### SHORT TASK
Starting with the line that contains "Question: Is white" and going on through the end of the records, rewrite those lines with "respirator" changed to "face mask" and everything else left as it is.

### DATA RECORDS

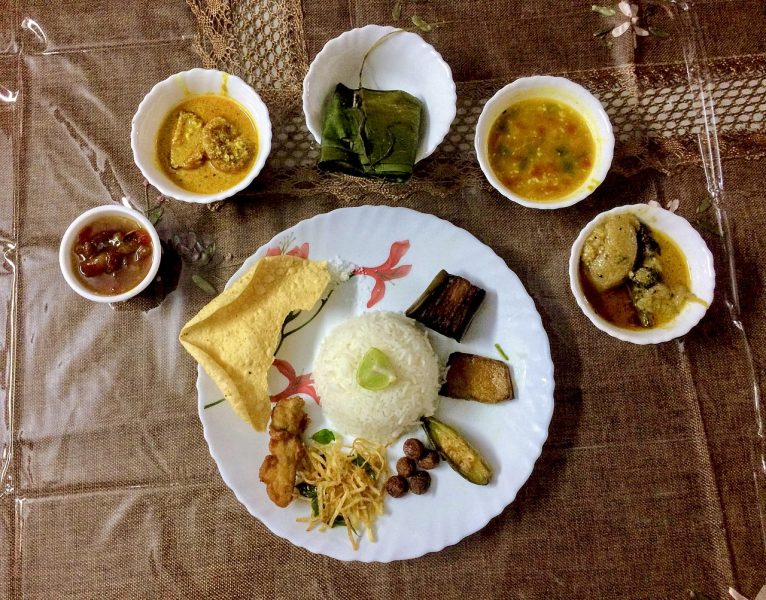
I want to click on plate, so click(x=424, y=519).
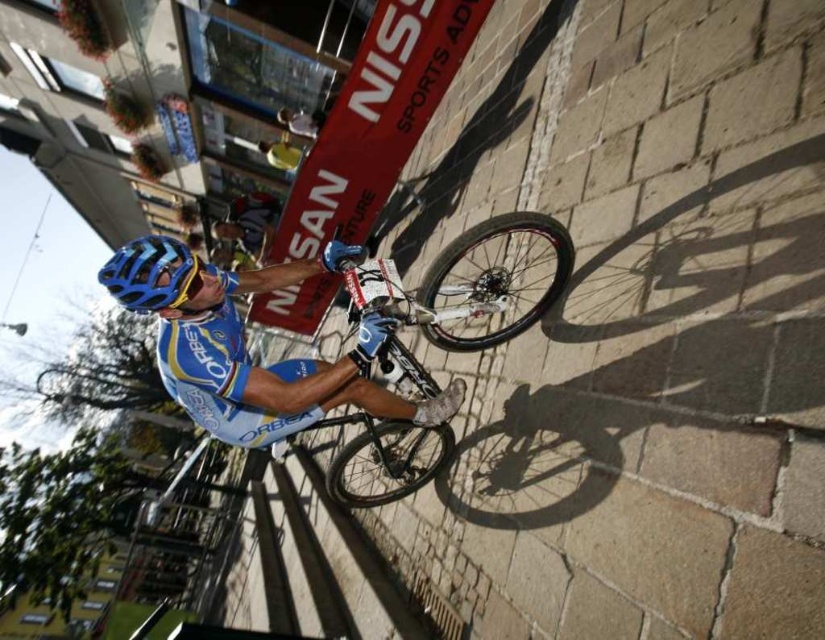
Question: Among these points, which one is nearest to the camera?

Choices:
 (A) (387, 266)
 (B) (192, 289)

Answer: (B)

Question: Among these objects, which one is farthest from the camera?

Choices:
 (A) shiny metallic bicycle at center
 (B) blue matte bicycle helmet at center

Answer: (A)

Question: Does shiny metallic bicycle at center lie in front of blue matte bicycle helmet at center?

Choices:
 (A) no
 (B) yes

Answer: (A)

Question: Does shiny metallic bicycle at center lie in front of blue matte bicycle helmet at center?

Choices:
 (A) no
 (B) yes

Answer: (A)

Question: Can you confirm if shiny metallic bicycle at center is positioned to the left of blue matte bicycle helmet at center?

Choices:
 (A) no
 (B) yes

Answer: (A)

Question: Which of the following is the farthest from the observer?

Choices:
 (A) shiny metallic bicycle at center
 (B) blue matte bicycle helmet at center

Answer: (A)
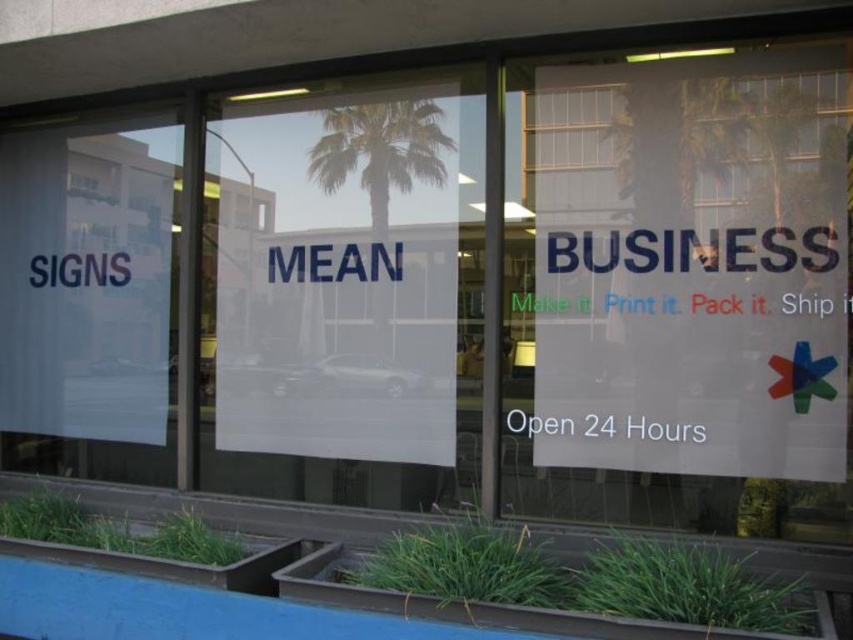
You are standing in front of the business window and notice the transparent paper sign at left. Can you determine its exact position based on the window sections?

The transparent paper sign at left is located at point (90, 298), which places it in the left section of the window.

You are a customer looking at the front window of a business. You notice the transparent paper sign at left and the green leafy palm tree at center. Which object is taller?

The transparent paper sign at left is much taller than the green leafy palm tree at center.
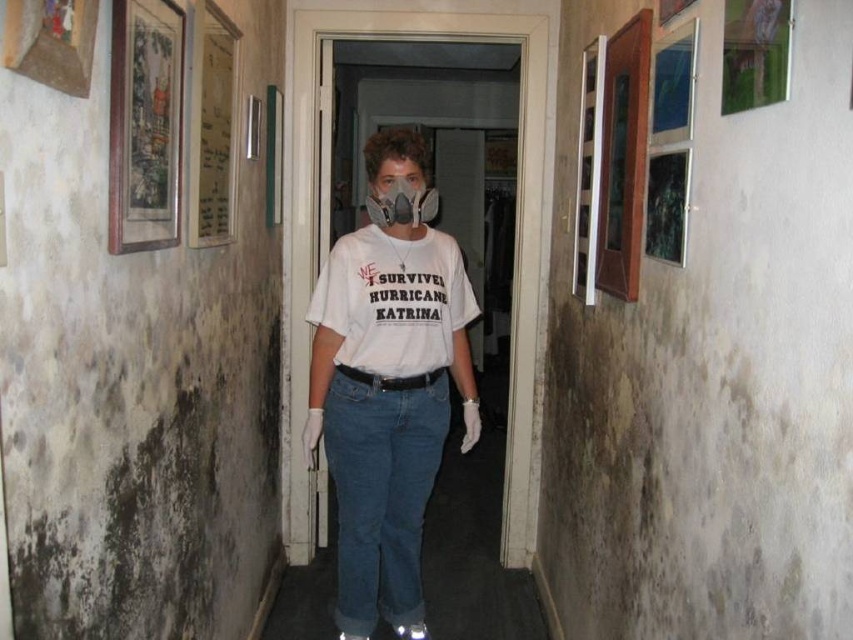
Question: Considering the relative positions of white cotton t-shirt at center and gray matte respirator at center in the image provided, where is white cotton t-shirt at center located with respect to gray matte respirator at center?

Choices:
 (A) below
 (B) above

Answer: (A)

Question: Which object appears closest to the camera in this image?

Choices:
 (A) white matte t-shirt at center
 (B) white cotton t-shirt at center

Answer: (A)

Question: Is white matte t-shirt at center wider than gray matte respirator at center?

Choices:
 (A) yes
 (B) no

Answer: (A)

Question: Which object is the closest to the white cotton t-shirt at center?

Choices:
 (A) white matte t-shirt at center
 (B) gray matte respirator at center

Answer: (A)

Question: Which of these objects is positioned closest to the gray matte respirator at center?

Choices:
 (A) white matte t-shirt at center
 (B) white cotton t-shirt at center

Answer: (B)

Question: Does white matte t-shirt at center lie in front of gray matte respirator at center?

Choices:
 (A) yes
 (B) no

Answer: (B)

### RESPONSE TO THE TASK
Question: Is white matte t-shirt at center wider than gray matte face mask at center?

Choices:
 (A) yes
 (B) no

Answer: (A)

Question: Which object is the closest to the white cotton t-shirt at center?

Choices:
 (A) white matte t-shirt at center
 (B) gray matte face mask at center

Answer: (A)

Question: Which of these objects is positioned closest to the gray matte face mask at center?

Choices:
 (A) white matte t-shirt at center
 (B) white cotton t-shirt at center

Answer: (B)

Question: Does white matte t-shirt at center lie in front of gray matte face mask at center?

Choices:
 (A) yes
 (B) no

Answer: (B)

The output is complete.